- Exercise prompt: Only reproduce the lines from the line containing "Q7: NPN (B VO, C" onward, exactly, through the final line of the data below.

- Records shown:
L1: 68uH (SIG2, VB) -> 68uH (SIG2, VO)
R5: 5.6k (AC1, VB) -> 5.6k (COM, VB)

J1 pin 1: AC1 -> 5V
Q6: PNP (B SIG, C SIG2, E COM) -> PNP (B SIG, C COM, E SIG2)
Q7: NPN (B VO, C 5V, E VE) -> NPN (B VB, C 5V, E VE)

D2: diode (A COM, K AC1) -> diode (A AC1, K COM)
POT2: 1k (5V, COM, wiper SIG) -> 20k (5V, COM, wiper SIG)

- Completed task:
Q7: NPN (B VO, C 5V, E VE) -> NPN (B VB, C 5V, E VE)

D2: diode (A COM, K AC1) -> diode (A AC1, K COM)
POT2: 1k (5V, COM, wiper SIG) -> 20k (5V, COM, wiper SIG)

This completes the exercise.